▸ TASK OBJECTIVE
Select the lines of the records containing the word "phone" and list them.

[Object change descriptions]

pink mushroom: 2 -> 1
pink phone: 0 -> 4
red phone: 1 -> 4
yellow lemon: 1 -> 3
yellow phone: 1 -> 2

▸ RESPONSE BOX
pink phone: 0 -> 4
red phone: 1 -> 4
yellow phone: 1 -> 2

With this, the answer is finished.